Dataset records.
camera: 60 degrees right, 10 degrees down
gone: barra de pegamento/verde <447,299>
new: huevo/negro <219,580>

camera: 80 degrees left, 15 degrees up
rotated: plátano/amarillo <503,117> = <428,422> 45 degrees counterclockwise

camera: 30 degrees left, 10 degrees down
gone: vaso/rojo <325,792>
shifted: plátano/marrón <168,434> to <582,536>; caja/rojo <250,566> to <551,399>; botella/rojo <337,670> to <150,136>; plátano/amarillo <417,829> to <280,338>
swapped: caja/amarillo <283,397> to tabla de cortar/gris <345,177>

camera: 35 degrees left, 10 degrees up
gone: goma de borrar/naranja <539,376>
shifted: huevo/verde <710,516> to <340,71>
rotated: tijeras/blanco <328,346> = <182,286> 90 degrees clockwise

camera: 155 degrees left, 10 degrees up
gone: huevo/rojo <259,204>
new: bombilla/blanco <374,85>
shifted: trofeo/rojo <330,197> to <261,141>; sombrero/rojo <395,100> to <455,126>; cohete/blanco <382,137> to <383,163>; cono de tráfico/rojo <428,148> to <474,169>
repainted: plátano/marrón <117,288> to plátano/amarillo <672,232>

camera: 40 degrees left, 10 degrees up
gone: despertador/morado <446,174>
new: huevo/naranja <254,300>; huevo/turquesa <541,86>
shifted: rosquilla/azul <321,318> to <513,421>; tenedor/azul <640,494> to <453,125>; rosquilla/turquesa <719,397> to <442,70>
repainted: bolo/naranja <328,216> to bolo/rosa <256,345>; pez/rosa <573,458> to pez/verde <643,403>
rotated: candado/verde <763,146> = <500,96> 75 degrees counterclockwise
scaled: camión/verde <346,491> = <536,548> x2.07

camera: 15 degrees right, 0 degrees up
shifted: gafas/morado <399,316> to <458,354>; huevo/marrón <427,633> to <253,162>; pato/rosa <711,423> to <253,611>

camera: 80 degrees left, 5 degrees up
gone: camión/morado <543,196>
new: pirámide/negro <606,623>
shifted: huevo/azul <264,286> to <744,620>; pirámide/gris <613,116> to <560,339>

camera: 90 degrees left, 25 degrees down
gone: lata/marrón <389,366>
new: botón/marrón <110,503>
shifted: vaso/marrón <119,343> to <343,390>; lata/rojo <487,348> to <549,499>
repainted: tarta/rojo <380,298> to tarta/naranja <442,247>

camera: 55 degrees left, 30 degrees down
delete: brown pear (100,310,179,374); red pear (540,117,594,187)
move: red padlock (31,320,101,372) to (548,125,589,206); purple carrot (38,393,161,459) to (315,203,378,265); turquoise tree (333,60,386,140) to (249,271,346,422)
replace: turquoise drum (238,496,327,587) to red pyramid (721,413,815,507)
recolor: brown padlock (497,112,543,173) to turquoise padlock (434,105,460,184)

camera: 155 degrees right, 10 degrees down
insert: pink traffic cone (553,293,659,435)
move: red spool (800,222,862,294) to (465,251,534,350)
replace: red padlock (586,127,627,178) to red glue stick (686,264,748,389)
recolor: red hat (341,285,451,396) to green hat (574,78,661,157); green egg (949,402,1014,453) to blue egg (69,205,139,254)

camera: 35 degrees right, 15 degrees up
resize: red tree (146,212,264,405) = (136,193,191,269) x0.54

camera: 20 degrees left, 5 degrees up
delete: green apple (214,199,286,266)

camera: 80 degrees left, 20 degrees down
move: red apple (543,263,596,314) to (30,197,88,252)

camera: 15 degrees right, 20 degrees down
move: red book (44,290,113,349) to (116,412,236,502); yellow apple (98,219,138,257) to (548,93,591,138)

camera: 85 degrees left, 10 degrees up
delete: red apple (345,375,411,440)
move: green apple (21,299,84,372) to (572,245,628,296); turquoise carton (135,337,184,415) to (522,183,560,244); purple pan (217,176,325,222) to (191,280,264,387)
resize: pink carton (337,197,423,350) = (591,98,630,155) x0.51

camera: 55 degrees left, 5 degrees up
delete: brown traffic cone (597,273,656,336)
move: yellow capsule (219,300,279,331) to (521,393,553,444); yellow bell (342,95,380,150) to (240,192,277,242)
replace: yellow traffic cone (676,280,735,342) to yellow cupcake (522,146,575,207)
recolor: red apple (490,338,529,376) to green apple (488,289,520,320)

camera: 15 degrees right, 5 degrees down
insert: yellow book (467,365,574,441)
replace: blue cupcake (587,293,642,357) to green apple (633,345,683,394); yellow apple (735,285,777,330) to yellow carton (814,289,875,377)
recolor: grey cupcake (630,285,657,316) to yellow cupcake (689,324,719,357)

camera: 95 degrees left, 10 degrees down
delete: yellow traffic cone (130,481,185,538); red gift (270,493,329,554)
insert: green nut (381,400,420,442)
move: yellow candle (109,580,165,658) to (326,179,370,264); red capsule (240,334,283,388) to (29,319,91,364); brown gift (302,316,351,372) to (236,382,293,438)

Problem to work on.
Reproduce exactly every line that sits between the start of the entries and the line bearing "gone: barra de pegamento/verde <447,299>", counting both of those lines.

Your response.
camera: 60 degrees right, 10 degrees down
gone: barra de pegamento/verde <447,299>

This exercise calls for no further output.